• What needs to be done:
Every entry below must be retyped exactly, and the pictures must be left out.

[Dataset content — start]

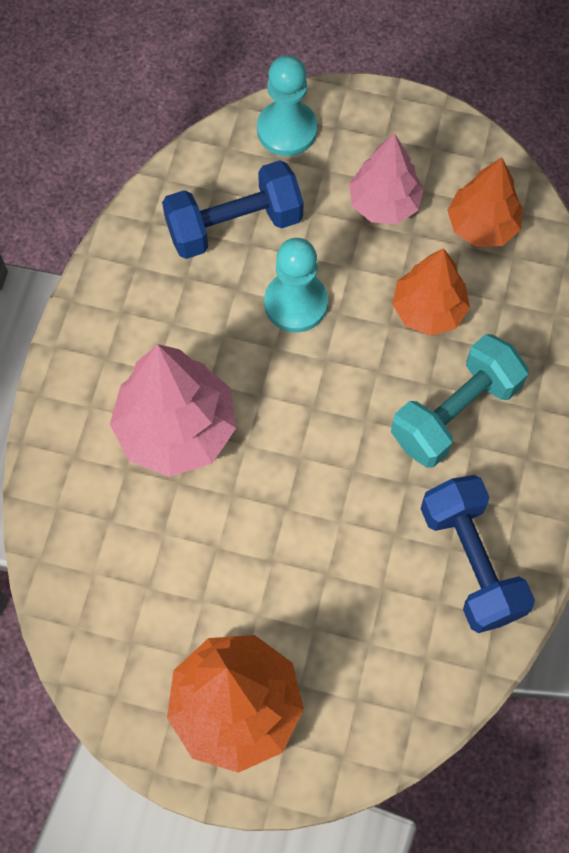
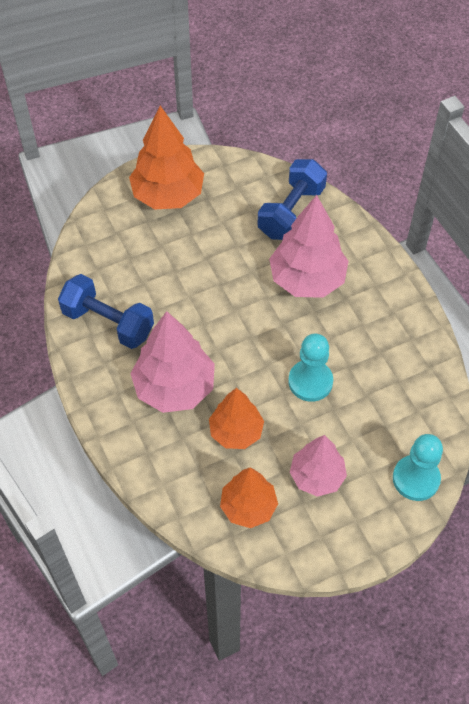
camera: 140 degrees right, 10 degrees down
blue dumbbell [162,160,304,259] -> blue dumbbell moved to [258,159,327,240]
turquoise dumbbell [391,334,529,468] -> pink tree [130,311,215,413]

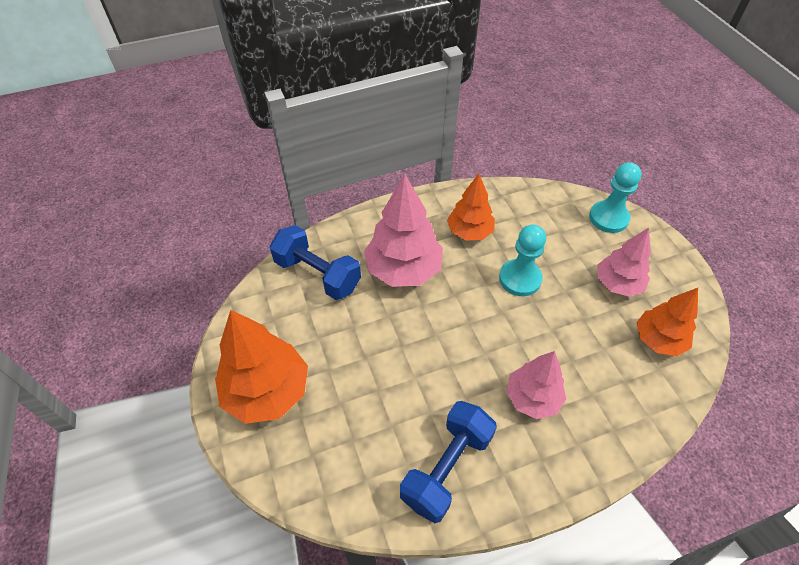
camera: 85 degrees left, 5 degrees down
pink tree [130,311,215,413] -> pink tree [506,351,566,419], size x0.64
orange tree [209,388,264,449] -> orange tree moved to [447,174,495,240]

[Dataset content — finish]

• Answer for the task:
camera: 140 degrees right, 10 degrees down
blue dumbbell [162,160,304,259] -> blue dumbbell moved to [258,159,327,240]
turquoise dumbbell [391,334,529,468] -> pink tree [130,311,215,413]

camera: 85 degrees left, 5 degrees down
pink tree [130,311,215,413] -> pink tree [506,351,566,419], size x0.64
orange tree [209,388,264,449] -> orange tree moved to [447,174,495,240]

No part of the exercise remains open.